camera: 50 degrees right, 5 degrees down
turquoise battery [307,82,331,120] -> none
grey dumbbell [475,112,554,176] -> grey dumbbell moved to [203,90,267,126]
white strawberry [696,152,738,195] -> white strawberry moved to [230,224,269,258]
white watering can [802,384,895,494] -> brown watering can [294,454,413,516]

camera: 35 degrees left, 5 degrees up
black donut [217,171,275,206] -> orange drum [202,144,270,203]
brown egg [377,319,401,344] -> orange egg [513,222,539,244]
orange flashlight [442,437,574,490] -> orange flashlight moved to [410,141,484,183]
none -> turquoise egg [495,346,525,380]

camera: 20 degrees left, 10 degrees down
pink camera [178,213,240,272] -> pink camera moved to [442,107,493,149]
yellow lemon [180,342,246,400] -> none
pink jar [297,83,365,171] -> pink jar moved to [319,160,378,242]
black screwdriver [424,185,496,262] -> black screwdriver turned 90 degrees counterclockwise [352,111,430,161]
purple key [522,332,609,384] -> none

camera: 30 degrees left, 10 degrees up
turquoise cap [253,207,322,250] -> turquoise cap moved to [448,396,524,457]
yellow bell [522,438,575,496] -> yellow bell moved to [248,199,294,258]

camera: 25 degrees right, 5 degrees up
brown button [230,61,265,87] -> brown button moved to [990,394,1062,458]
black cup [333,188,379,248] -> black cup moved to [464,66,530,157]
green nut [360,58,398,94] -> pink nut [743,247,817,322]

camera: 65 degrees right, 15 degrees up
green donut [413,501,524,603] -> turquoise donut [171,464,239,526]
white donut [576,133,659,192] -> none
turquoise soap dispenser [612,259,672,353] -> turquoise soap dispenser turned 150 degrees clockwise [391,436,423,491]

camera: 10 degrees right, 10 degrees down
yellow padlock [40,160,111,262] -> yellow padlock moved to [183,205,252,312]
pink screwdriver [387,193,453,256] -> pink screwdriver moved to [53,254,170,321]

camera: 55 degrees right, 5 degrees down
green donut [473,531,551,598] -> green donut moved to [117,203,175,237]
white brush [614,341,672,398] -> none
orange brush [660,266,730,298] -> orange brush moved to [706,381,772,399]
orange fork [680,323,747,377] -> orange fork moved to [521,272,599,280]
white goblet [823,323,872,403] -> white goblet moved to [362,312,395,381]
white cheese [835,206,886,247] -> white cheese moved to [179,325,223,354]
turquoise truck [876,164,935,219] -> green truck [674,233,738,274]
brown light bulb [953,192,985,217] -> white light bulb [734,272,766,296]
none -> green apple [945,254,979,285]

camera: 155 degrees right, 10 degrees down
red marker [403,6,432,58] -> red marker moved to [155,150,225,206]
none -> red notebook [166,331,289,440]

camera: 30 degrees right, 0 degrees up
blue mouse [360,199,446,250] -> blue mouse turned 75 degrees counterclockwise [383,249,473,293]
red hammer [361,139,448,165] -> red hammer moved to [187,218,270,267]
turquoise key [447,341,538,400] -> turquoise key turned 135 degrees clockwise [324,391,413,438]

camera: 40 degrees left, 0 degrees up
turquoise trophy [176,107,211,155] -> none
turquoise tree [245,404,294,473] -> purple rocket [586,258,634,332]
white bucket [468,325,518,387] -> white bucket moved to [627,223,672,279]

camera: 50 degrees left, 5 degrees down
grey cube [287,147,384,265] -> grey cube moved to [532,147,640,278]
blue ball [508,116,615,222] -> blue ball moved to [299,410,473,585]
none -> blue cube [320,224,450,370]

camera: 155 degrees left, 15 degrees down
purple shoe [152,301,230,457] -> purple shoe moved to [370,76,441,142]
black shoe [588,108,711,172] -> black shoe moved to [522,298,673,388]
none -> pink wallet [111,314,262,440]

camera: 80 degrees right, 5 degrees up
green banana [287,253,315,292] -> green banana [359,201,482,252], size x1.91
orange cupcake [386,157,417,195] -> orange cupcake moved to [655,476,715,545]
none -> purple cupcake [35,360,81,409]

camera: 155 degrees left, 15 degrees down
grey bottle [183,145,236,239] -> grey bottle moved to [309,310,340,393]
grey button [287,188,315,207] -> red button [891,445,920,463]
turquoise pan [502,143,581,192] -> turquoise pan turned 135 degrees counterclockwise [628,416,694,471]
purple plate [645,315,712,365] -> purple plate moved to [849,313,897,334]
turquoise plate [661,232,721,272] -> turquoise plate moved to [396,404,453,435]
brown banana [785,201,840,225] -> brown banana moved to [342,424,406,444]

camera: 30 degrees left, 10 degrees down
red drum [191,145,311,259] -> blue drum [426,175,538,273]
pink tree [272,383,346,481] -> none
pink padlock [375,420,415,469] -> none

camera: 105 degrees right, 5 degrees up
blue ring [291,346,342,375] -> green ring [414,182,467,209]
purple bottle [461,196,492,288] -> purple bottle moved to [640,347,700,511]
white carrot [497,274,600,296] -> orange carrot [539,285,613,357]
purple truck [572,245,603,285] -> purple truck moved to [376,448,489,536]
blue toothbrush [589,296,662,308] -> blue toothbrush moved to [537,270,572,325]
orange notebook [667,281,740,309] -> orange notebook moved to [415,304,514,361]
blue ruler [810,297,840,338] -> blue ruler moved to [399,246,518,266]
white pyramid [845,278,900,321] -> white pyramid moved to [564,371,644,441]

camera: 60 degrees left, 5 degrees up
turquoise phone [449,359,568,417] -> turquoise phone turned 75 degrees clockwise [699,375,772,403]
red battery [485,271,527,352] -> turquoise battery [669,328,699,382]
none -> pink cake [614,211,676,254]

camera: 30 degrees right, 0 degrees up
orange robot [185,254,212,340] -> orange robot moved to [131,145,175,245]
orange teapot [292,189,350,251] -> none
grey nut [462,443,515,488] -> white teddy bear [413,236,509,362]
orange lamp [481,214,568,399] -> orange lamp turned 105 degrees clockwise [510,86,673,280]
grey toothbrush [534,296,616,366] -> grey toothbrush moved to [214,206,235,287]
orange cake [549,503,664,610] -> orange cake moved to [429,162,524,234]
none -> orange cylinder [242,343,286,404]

:: BRIEF ::
Your reply should consist of all the records, restated exactly.

:: THE ANSWER ::
camera: 50 degrees right, 5 degrees down
turquoise battery [307,82,331,120] -> none
grey dumbbell [475,112,554,176] -> grey dumbbell moved to [203,90,267,126]
white strawberry [696,152,738,195] -> white strawberry moved to [230,224,269,258]
white watering can [802,384,895,494] -> brown watering can [294,454,413,516]

camera: 35 degrees left, 5 degrees up
black donut [217,171,275,206] -> orange drum [202,144,270,203]
brown egg [377,319,401,344] -> orange egg [513,222,539,244]
orange flashlight [442,437,574,490] -> orange flashlight moved to [410,141,484,183]
none -> turquoise egg [495,346,525,380]

camera: 20 degrees left, 10 degrees down
pink camera [178,213,240,272] -> pink camera moved to [442,107,493,149]
yellow lemon [180,342,246,400] -> none
pink jar [297,83,365,171] -> pink jar moved to [319,160,378,242]
black screwdriver [424,185,496,262] -> black screwdriver turned 90 degrees counterclockwise [352,111,430,161]
purple key [522,332,609,384] -> none

camera: 30 degrees left, 10 degrees up
turquoise cap [253,207,322,250] -> turquoise cap moved to [448,396,524,457]
yellow bell [522,438,575,496] -> yellow bell moved to [248,199,294,258]

camera: 25 degrees right, 5 degrees up
brown button [230,61,265,87] -> brown button moved to [990,394,1062,458]
black cup [333,188,379,248] -> black cup moved to [464,66,530,157]
green nut [360,58,398,94] -> pink nut [743,247,817,322]

camera: 65 degrees right, 15 degrees up
green donut [413,501,524,603] -> turquoise donut [171,464,239,526]
white donut [576,133,659,192] -> none
turquoise soap dispenser [612,259,672,353] -> turquoise soap dispenser turned 150 degrees clockwise [391,436,423,491]

camera: 10 degrees right, 10 degrees down
yellow padlock [40,160,111,262] -> yellow padlock moved to [183,205,252,312]
pink screwdriver [387,193,453,256] -> pink screwdriver moved to [53,254,170,321]

camera: 55 degrees right, 5 degrees down
green donut [473,531,551,598] -> green donut moved to [117,203,175,237]
white brush [614,341,672,398] -> none
orange brush [660,266,730,298] -> orange brush moved to [706,381,772,399]
orange fork [680,323,747,377] -> orange fork moved to [521,272,599,280]
white goblet [823,323,872,403] -> white goblet moved to [362,312,395,381]
white cheese [835,206,886,247] -> white cheese moved to [179,325,223,354]
turquoise truck [876,164,935,219] -> green truck [674,233,738,274]
brown light bulb [953,192,985,217] -> white light bulb [734,272,766,296]
none -> green apple [945,254,979,285]

camera: 155 degrees right, 10 degrees down
red marker [403,6,432,58] -> red marker moved to [155,150,225,206]
none -> red notebook [166,331,289,440]

camera: 30 degrees right, 0 degrees up
blue mouse [360,199,446,250] -> blue mouse turned 75 degrees counterclockwise [383,249,473,293]
red hammer [361,139,448,165] -> red hammer moved to [187,218,270,267]
turquoise key [447,341,538,400] -> turquoise key turned 135 degrees clockwise [324,391,413,438]

camera: 40 degrees left, 0 degrees up
turquoise trophy [176,107,211,155] -> none
turquoise tree [245,404,294,473] -> purple rocket [586,258,634,332]
white bucket [468,325,518,387] -> white bucket moved to [627,223,672,279]

camera: 50 degrees left, 5 degrees down
grey cube [287,147,384,265] -> grey cube moved to [532,147,640,278]
blue ball [508,116,615,222] -> blue ball moved to [299,410,473,585]
none -> blue cube [320,224,450,370]

camera: 155 degrees left, 15 degrees down
purple shoe [152,301,230,457] -> purple shoe moved to [370,76,441,142]
black shoe [588,108,711,172] -> black shoe moved to [522,298,673,388]
none -> pink wallet [111,314,262,440]

camera: 80 degrees right, 5 degrees up
green banana [287,253,315,292] -> green banana [359,201,482,252], size x1.91
orange cupcake [386,157,417,195] -> orange cupcake moved to [655,476,715,545]
none -> purple cupcake [35,360,81,409]

camera: 155 degrees left, 15 degrees down
grey bottle [183,145,236,239] -> grey bottle moved to [309,310,340,393]
grey button [287,188,315,207] -> red button [891,445,920,463]
turquoise pan [502,143,581,192] -> turquoise pan turned 135 degrees counterclockwise [628,416,694,471]
purple plate [645,315,712,365] -> purple plate moved to [849,313,897,334]
turquoise plate [661,232,721,272] -> turquoise plate moved to [396,404,453,435]
brown banana [785,201,840,225] -> brown banana moved to [342,424,406,444]

camera: 30 degrees left, 10 degrees down
red drum [191,145,311,259] -> blue drum [426,175,538,273]
pink tree [272,383,346,481] -> none
pink padlock [375,420,415,469] -> none

camera: 105 degrees right, 5 degrees up
blue ring [291,346,342,375] -> green ring [414,182,467,209]
purple bottle [461,196,492,288] -> purple bottle moved to [640,347,700,511]
white carrot [497,274,600,296] -> orange carrot [539,285,613,357]
purple truck [572,245,603,285] -> purple truck moved to [376,448,489,536]
blue toothbrush [589,296,662,308] -> blue toothbrush moved to [537,270,572,325]
orange notebook [667,281,740,309] -> orange notebook moved to [415,304,514,361]
blue ruler [810,297,840,338] -> blue ruler moved to [399,246,518,266]
white pyramid [845,278,900,321] -> white pyramid moved to [564,371,644,441]

camera: 60 degrees left, 5 degrees up
turquoise phone [449,359,568,417] -> turquoise phone turned 75 degrees clockwise [699,375,772,403]
red battery [485,271,527,352] -> turquoise battery [669,328,699,382]
none -> pink cake [614,211,676,254]

camera: 30 degrees right, 0 degrees up
orange robot [185,254,212,340] -> orange robot moved to [131,145,175,245]
orange teapot [292,189,350,251] -> none
grey nut [462,443,515,488] -> white teddy bear [413,236,509,362]
orange lamp [481,214,568,399] -> orange lamp turned 105 degrees clockwise [510,86,673,280]
grey toothbrush [534,296,616,366] -> grey toothbrush moved to [214,206,235,287]
orange cake [549,503,664,610] -> orange cake moved to [429,162,524,234]
none -> orange cylinder [242,343,286,404]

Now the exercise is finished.